### Task brief
Every line of the data below must be output exactly, with images left out.

### Raw data

--*--

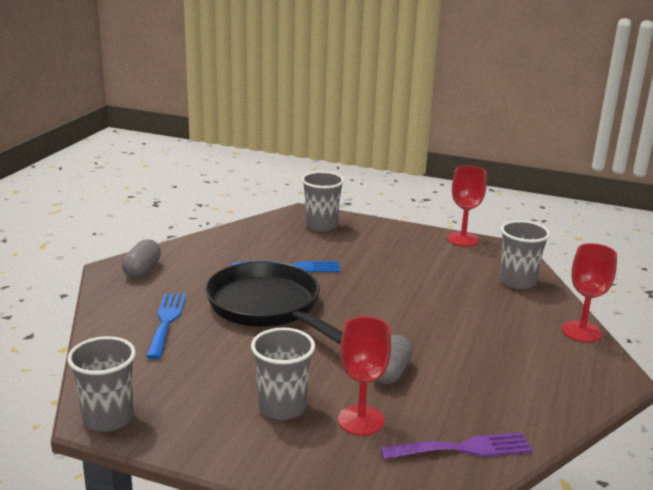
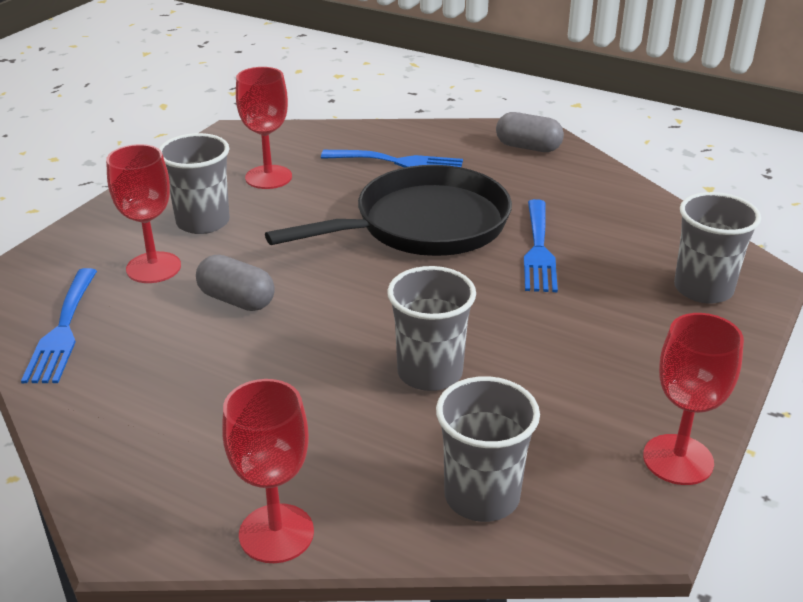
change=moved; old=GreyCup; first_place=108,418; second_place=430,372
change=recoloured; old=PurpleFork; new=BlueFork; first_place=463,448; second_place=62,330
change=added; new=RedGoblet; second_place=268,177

--*--

### Result of the task
change=moved; old=GreyCup; first_place=108,418; second_place=430,372
change=recoloured; old=PurpleFork; new=BlueFork; first_place=463,448; second_place=62,330
change=added; new=RedGoblet; second_place=268,177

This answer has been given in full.